PROBLEM STATEMENT:
Send back the entries exactly as they were given.

┌────────

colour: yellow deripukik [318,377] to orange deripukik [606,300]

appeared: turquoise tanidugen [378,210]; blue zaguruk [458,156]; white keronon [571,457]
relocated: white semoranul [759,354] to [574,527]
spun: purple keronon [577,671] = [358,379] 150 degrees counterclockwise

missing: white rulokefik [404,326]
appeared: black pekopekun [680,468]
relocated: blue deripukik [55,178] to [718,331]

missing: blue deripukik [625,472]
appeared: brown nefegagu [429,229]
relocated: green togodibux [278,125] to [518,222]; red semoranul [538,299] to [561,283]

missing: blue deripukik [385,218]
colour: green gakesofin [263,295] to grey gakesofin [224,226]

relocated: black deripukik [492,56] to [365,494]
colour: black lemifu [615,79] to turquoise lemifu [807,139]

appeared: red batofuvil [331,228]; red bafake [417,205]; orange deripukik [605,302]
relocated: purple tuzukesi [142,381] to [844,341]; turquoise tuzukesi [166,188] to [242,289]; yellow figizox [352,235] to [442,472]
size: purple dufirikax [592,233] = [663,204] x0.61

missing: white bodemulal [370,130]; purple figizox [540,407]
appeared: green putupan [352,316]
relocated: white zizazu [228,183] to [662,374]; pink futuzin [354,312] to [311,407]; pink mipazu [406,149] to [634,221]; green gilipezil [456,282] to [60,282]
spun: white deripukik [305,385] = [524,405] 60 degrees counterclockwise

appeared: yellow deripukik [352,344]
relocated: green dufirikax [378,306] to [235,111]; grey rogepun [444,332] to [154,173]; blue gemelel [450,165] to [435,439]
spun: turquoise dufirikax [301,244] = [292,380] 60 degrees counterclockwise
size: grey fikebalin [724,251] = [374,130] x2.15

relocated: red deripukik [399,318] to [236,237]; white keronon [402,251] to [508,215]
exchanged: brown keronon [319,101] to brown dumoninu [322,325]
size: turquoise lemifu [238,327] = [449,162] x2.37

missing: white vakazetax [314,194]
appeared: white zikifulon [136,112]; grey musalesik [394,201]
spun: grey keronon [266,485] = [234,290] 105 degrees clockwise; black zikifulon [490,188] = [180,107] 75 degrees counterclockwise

└────────

EXERCISE SOLUTION:
colour: yellow deripukik [318,377] to orange deripukik [606,300]

appeared: turquoise tanidugen [378,210]; blue zaguruk [458,156]; white keronon [571,457]
relocated: white semoranul [759,354] to [574,527]
spun: purple keronon [577,671] = [358,379] 150 degrees counterclockwise

missing: white rulokefik [404,326]
appeared: black pekopekun [680,468]
relocated: blue deripukik [55,178] to [718,331]

missing: blue deripukik [625,472]
appeared: brown nefegagu [429,229]
relocated: green togodibux [278,125] to [518,222]; red semoranul [538,299] to [561,283]

missing: blue deripukik [385,218]
colour: green gakesofin [263,295] to grey gakesofin [224,226]

relocated: black deripukik [492,56] to [365,494]
colour: black lemifu [615,79] to turquoise lemifu [807,139]

appeared: red batofuvil [331,228]; red bafake [417,205]; orange deripukik [605,302]
relocated: purple tuzukesi [142,381] to [844,341]; turquoise tuzukesi [166,188] to [242,289]; yellow figizox [352,235] to [442,472]
size: purple dufirikax [592,233] = [663,204] x0.61

missing: white bodemulal [370,130]; purple figizox [540,407]
appeared: green putupan [352,316]
relocated: white zizazu [228,183] to [662,374]; pink futuzin [354,312] to [311,407]; pink mipazu [406,149] to [634,221]; green gilipezil [456,282] to [60,282]
spun: white deripukik [305,385] = [524,405] 60 degrees counterclockwise

appeared: yellow deripukik [352,344]
relocated: green dufirikax [378,306] to [235,111]; grey rogepun [444,332] to [154,173]; blue gemelel [450,165] to [435,439]
spun: turquoise dufirikax [301,244] = [292,380] 60 degrees counterclockwise
size: grey fikebalin [724,251] = [374,130] x2.15

relocated: red deripukik [399,318] to [236,237]; white keronon [402,251] to [508,215]
exchanged: brown keronon [319,101] to brown dumoninu [322,325]
size: turquoise lemifu [238,327] = [449,162] x2.37

missing: white vakazetax [314,194]
appeared: white zikifulon [136,112]; grey musalesik [394,201]
spun: grey keronon [266,485] = [234,290] 105 degrees clockwise; black zikifulon [490,188] = [180,107] 75 degrees counterclockwise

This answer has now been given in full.